_Written instruction_
Find each line in the rows below that contains the string "markup" and copy those lines out in full. Case matters.

★ ★ ★ ★ ★

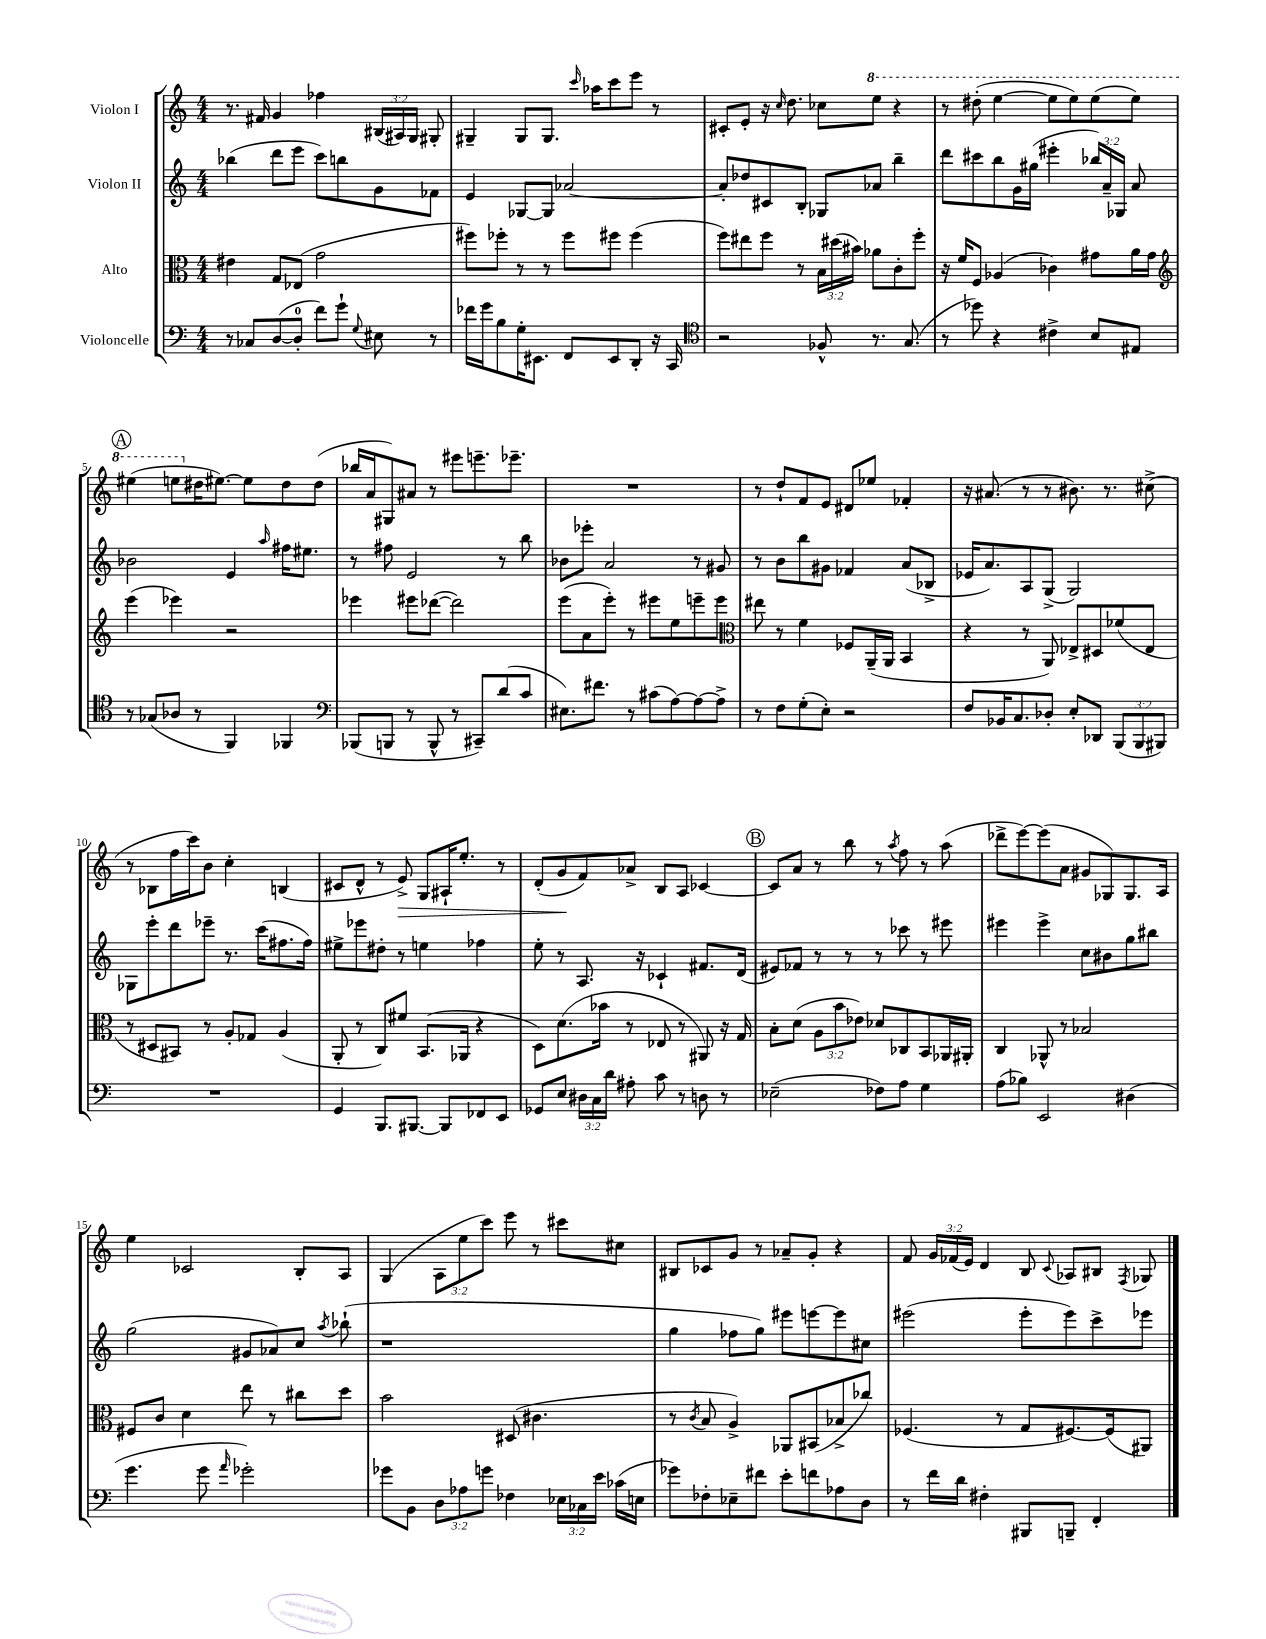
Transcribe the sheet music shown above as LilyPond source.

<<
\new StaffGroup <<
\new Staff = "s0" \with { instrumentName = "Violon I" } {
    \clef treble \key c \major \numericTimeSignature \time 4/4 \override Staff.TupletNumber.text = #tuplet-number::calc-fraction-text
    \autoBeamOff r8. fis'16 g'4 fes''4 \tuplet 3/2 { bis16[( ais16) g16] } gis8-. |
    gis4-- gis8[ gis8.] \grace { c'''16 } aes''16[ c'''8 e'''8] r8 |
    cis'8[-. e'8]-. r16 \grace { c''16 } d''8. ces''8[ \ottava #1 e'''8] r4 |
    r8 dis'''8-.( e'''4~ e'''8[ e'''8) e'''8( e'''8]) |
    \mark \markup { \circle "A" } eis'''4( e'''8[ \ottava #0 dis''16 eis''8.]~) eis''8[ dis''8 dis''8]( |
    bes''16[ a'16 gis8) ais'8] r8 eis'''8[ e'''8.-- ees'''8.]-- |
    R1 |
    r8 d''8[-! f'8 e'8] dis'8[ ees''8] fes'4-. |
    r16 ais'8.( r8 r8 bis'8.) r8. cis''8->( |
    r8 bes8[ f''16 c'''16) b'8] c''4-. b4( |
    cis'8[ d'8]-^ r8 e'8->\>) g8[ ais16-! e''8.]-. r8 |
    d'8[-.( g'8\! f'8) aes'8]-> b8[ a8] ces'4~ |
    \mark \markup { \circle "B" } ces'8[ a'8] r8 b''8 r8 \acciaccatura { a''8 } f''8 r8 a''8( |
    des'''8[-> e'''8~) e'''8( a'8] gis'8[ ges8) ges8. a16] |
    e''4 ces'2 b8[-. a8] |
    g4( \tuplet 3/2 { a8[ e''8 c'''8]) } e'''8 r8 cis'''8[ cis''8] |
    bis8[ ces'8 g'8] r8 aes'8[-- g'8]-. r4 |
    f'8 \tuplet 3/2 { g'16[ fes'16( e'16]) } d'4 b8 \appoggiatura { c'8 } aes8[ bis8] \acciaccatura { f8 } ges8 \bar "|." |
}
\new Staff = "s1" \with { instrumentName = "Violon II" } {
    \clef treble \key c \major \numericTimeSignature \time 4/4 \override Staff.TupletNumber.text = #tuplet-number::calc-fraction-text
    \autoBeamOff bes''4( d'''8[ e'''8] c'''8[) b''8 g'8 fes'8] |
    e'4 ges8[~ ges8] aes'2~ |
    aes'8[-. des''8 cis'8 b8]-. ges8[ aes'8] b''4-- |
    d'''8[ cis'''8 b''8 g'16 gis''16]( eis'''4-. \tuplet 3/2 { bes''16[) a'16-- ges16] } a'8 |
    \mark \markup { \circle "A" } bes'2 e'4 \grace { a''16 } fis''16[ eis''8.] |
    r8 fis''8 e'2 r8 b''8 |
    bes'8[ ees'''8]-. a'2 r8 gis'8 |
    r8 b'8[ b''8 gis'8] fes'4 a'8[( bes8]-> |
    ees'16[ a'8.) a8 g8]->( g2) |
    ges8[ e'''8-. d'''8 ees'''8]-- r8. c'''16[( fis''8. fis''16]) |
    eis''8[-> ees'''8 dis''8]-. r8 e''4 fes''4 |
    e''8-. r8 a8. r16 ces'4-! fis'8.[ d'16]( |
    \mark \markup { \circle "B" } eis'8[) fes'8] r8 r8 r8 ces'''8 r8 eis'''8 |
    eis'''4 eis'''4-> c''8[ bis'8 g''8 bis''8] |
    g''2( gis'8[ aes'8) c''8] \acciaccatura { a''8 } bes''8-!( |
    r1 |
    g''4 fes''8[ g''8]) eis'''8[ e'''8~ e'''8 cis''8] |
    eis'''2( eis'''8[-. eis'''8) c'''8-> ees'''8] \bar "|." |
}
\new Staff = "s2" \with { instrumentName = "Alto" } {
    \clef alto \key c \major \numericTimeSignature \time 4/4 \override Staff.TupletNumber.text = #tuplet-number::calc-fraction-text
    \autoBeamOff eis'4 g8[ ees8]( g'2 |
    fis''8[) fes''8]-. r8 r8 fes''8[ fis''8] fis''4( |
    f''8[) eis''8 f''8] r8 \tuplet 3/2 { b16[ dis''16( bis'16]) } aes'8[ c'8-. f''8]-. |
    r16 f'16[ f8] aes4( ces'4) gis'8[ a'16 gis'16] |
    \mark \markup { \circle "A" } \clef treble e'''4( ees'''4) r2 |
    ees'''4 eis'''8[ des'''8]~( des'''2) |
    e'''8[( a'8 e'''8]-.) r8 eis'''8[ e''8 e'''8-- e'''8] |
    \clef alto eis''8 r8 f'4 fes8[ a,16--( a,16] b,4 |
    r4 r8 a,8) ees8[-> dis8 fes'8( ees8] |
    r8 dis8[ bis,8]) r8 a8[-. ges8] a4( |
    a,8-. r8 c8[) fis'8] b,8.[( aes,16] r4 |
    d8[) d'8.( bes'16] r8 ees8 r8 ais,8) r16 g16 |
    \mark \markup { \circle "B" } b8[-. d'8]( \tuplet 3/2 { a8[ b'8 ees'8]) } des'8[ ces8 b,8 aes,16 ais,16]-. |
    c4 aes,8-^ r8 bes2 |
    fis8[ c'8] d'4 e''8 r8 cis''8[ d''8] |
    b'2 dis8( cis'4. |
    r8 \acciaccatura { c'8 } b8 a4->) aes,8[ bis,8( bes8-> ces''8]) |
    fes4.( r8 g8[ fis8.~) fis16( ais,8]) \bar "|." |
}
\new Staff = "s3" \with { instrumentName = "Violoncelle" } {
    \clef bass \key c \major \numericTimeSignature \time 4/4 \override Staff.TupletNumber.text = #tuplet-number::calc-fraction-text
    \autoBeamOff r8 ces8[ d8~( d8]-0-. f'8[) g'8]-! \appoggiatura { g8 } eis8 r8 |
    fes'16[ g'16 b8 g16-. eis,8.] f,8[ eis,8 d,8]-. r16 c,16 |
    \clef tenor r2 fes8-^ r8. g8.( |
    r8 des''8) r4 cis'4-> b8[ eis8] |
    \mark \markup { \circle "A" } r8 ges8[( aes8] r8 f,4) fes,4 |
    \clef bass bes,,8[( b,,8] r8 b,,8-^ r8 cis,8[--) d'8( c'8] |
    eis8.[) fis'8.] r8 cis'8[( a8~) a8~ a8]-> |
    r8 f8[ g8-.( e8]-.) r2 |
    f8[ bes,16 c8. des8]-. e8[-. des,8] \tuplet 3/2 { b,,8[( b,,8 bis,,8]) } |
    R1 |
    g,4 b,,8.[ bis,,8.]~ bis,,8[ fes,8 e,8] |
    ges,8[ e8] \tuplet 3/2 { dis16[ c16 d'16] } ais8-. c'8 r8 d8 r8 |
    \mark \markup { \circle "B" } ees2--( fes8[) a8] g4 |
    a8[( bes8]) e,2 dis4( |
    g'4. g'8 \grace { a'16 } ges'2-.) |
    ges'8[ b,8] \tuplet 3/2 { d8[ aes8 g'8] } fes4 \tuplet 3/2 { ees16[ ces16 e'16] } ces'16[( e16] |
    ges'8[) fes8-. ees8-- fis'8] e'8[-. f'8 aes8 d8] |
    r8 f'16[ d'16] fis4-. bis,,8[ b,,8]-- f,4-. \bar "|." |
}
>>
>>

★ ★ ★ ★ ★

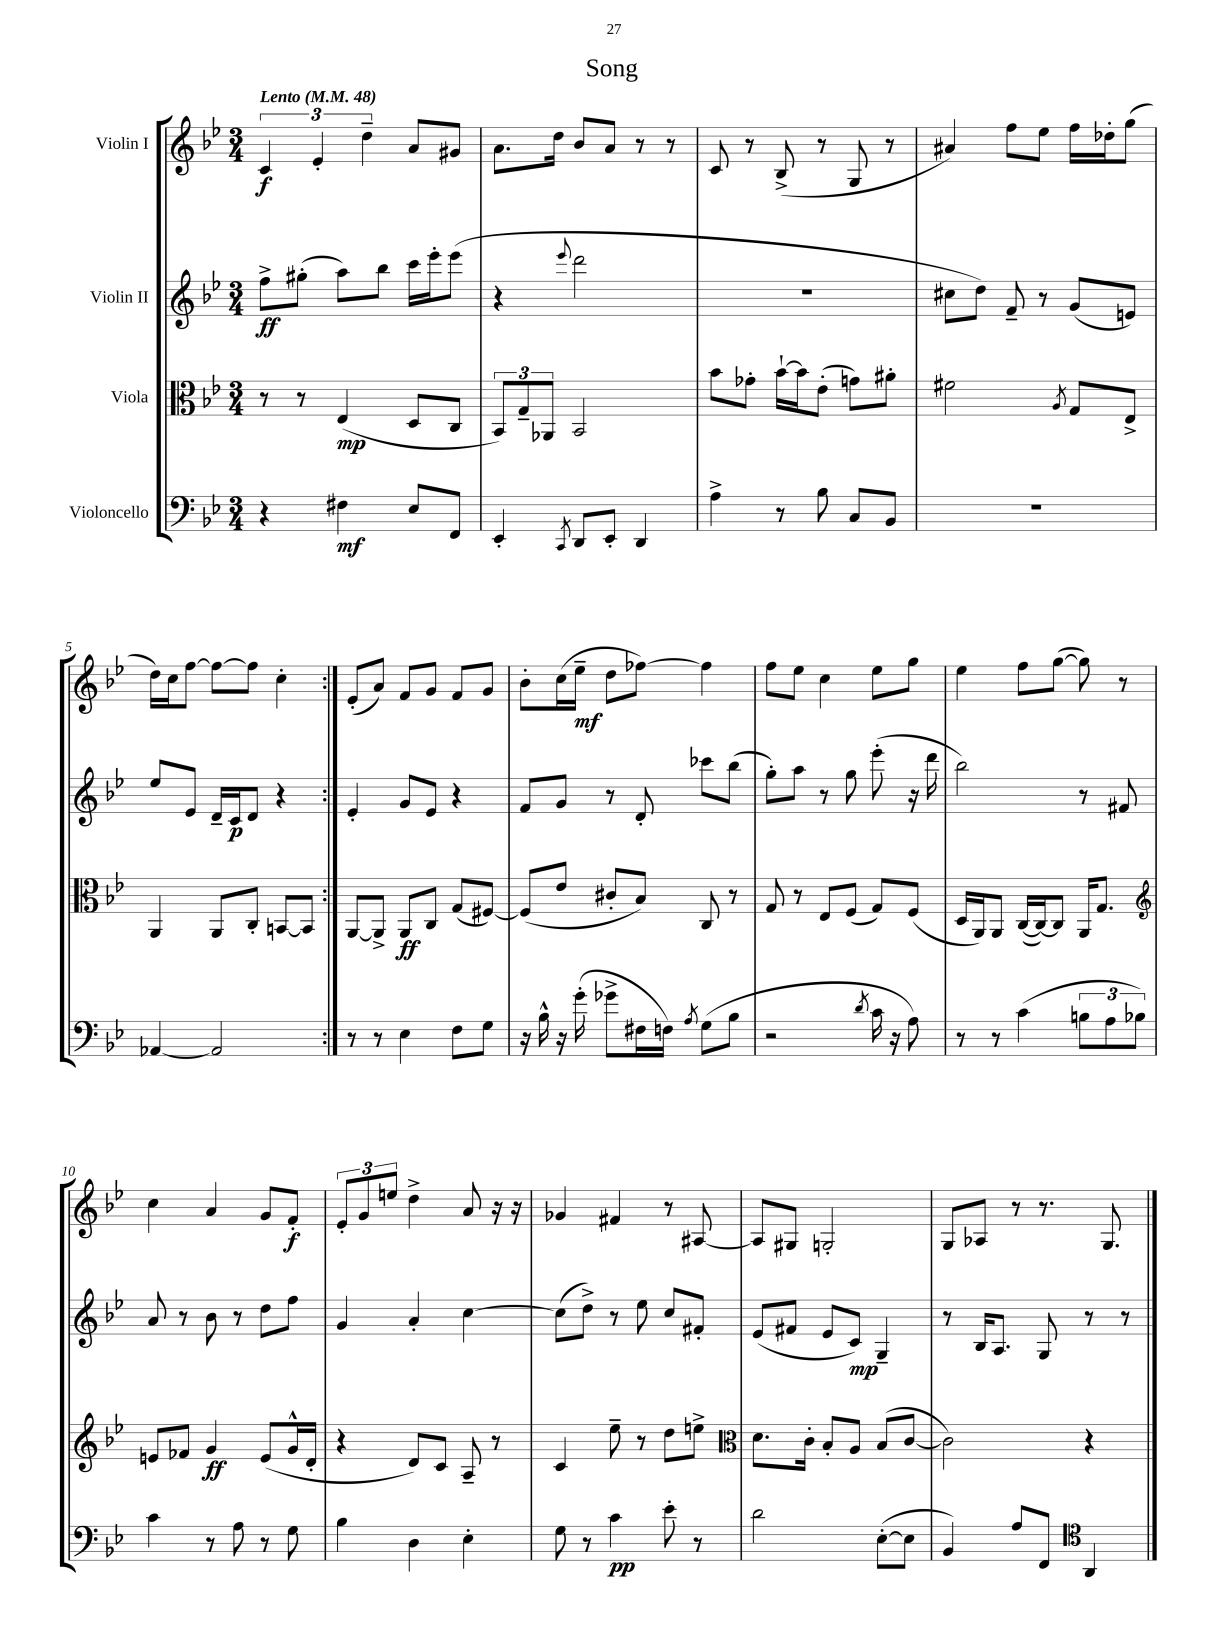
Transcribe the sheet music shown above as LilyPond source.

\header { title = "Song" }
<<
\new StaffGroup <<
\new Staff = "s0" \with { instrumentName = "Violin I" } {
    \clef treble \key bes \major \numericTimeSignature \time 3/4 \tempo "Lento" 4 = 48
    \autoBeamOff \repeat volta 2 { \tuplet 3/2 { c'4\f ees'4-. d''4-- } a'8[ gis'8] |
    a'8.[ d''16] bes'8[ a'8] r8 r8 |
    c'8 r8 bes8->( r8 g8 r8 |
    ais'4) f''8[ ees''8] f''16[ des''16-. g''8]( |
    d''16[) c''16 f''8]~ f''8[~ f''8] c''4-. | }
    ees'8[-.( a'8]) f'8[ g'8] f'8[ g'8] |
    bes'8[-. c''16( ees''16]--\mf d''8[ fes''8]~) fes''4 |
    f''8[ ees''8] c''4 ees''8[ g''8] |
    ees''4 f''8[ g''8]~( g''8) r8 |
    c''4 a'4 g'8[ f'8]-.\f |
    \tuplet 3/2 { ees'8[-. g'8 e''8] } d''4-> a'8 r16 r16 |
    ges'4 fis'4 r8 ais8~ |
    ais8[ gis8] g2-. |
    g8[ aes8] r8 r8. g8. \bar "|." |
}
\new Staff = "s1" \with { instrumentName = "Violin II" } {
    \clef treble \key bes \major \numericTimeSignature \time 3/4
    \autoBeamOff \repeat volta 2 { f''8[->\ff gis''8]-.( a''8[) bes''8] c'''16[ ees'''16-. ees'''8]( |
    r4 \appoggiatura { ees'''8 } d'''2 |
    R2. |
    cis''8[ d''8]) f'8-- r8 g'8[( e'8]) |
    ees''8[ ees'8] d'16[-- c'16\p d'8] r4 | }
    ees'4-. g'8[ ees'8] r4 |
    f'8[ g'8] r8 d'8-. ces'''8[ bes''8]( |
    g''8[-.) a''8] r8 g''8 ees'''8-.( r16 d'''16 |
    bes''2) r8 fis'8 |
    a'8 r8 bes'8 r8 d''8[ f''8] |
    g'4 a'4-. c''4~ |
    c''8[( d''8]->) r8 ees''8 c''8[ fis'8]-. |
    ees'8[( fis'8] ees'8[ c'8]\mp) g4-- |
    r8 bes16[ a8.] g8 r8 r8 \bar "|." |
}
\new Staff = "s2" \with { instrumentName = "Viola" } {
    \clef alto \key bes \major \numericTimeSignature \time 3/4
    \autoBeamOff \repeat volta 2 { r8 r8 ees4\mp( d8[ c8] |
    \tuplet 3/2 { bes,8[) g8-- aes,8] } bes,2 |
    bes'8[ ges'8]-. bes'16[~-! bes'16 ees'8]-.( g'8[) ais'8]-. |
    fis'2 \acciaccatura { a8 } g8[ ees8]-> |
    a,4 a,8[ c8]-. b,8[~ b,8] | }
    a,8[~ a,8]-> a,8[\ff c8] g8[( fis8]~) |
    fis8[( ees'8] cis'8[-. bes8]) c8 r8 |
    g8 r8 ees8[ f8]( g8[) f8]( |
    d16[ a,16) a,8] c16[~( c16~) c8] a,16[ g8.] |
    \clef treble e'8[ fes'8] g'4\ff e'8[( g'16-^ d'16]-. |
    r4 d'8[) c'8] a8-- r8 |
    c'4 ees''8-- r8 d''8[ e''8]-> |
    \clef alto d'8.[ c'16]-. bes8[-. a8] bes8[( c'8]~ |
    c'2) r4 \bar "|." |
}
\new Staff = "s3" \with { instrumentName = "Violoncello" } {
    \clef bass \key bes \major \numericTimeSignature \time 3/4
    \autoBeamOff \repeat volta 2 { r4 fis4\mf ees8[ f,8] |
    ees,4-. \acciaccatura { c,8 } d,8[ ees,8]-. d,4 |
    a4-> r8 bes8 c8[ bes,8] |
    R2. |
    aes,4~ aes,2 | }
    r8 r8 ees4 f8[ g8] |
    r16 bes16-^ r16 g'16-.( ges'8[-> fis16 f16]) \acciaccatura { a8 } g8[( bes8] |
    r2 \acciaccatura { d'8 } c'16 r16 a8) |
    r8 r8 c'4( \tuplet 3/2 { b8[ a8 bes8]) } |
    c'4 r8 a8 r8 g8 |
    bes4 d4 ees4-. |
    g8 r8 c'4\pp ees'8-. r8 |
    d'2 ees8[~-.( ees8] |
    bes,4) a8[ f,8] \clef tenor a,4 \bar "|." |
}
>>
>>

★ ★ ★ ★ ★

_Reply to the exercise_
    \mark \markup { \circle "A" } eis'''4( e'''8[ \ottava #0 dis''16 eis''8.]~) eis''8[ dis''8 dis''8]( |
    \mark \markup { \circle "B" } ces'8[ a'8] r8 b''8 r8 \acciaccatura { a''8 } f''8 r8 a''8( |
    \mark \markup { \circle "A" } bes'2 e'4 \grace { a''16 } fis''16[ eis''8.] |
    \mark \markup { \circle "B" } eis'8[) fes'8] r8 r8 r8 ces'''8 r8 eis'''8 |
    \mark \markup { \circle "A" } \clef treble e'''4( ees'''4) r2 |
    \mark \markup { \circle "B" } b8[-. d'8]( \tuplet 3/2 { a8[ b'8 ees'8]) } des'8[ ces8 b,8 aes,16 ais,16]-. |
    \mark \markup { \circle "A" } r8 ges8[( aes8] r8 f,4) fes,4 |
    \mark \markup { \circle "B" } ees2--( fes8[) a8] g4 |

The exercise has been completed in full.